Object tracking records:
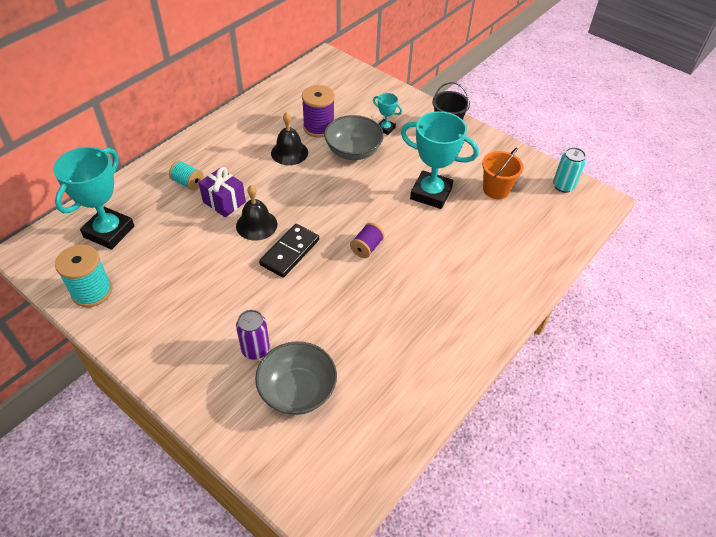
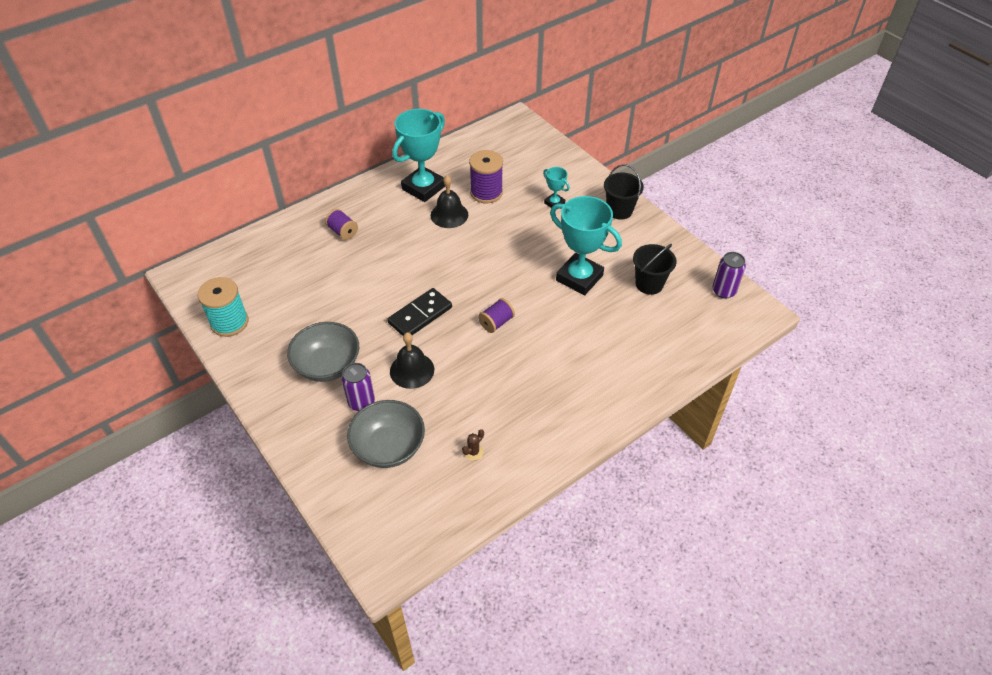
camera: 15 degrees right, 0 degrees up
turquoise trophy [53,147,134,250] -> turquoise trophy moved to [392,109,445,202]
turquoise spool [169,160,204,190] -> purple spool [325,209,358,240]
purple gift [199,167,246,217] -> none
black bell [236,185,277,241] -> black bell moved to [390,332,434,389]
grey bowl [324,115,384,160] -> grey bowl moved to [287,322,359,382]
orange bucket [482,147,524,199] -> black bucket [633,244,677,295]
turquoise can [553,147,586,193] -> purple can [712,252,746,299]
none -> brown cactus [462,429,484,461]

--

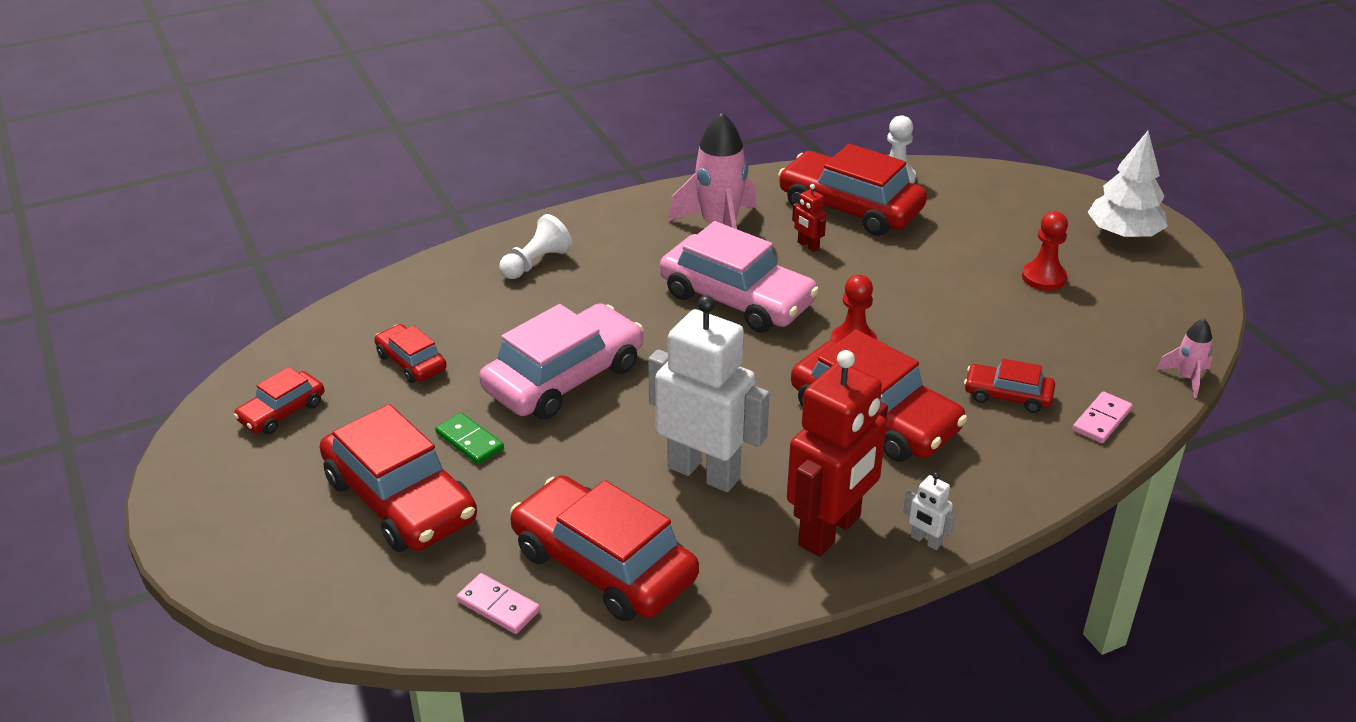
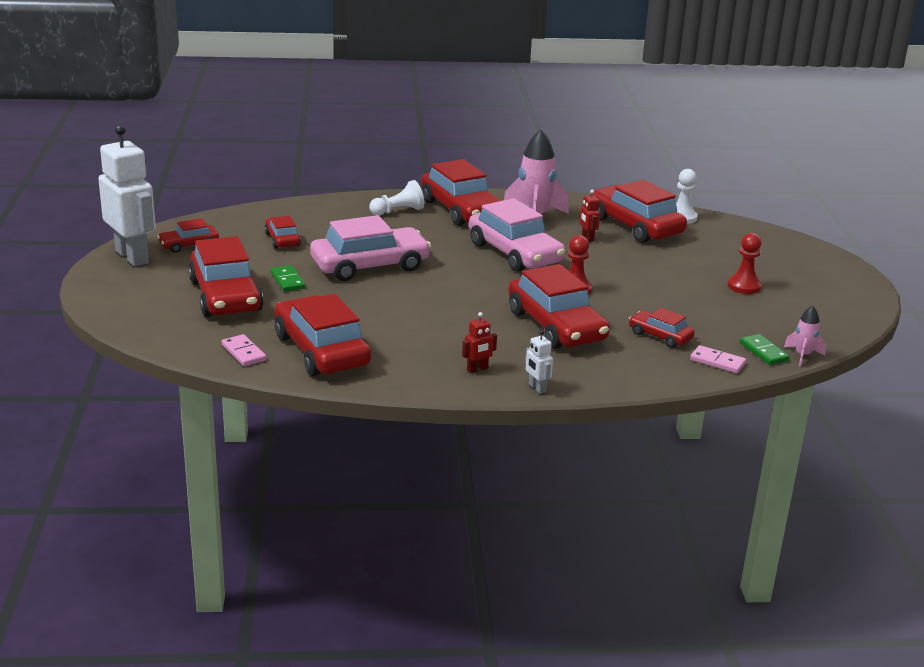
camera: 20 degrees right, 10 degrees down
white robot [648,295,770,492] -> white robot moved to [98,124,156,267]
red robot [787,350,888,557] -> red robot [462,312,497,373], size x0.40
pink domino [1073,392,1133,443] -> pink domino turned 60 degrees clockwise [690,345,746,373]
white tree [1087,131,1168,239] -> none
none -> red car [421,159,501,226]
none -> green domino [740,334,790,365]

ASSIGNED TASK: Once you reach the line with "turquoise trophy [53,147,134,250]" in the data above, copy it and every line after it exactly, up to and including the line with "none -> brown cactus [462,429,484,461]".

SOLUTION TO THIS TASK:
turquoise trophy [53,147,134,250] -> turquoise trophy moved to [392,109,445,202]
turquoise spool [169,160,204,190] -> purple spool [325,209,358,240]
purple gift [199,167,246,217] -> none
black bell [236,185,277,241] -> black bell moved to [390,332,434,389]
grey bowl [324,115,384,160] -> grey bowl moved to [287,322,359,382]
orange bucket [482,147,524,199] -> black bucket [633,244,677,295]
turquoise can [553,147,586,193] -> purple can [712,252,746,299]
none -> brown cactus [462,429,484,461]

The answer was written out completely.